(Change listing data)
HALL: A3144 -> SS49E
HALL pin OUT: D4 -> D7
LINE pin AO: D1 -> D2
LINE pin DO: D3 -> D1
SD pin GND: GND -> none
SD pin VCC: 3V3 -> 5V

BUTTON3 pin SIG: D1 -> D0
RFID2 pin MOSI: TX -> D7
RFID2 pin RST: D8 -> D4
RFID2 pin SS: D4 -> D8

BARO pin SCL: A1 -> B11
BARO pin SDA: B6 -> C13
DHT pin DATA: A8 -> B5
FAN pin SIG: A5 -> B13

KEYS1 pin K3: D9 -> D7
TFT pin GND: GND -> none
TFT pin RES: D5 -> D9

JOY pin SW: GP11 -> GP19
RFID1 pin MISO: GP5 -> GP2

TRY IT
Repeat the lines above with every word intact.

RESULT BELOW
HALL: A3144 -> SS49E
HALL pin OUT: D4 -> D7
LINE pin AO: D1 -> D2
LINE pin DO: D3 -> D1
SD pin GND: GND -> none
SD pin VCC: 3V3 -> 5V

BUTTON3 pin SIG: D1 -> D0
RFID2 pin MOSI: TX -> D7
RFID2 pin RST: D8 -> D4
RFID2 pin SS: D4 -> D8

BARO pin SCL: A1 -> B11
BARO pin SDA: B6 -> C13
DHT pin DATA: A8 -> B5
FAN pin SIG: A5 -> B13

KEYS1 pin K3: D9 -> D7
TFT pin GND: GND -> none
TFT pin RES: D5 -> D9

JOY pin SW: GP11 -> GP19
RFID1 pin MISO: GP5 -> GP2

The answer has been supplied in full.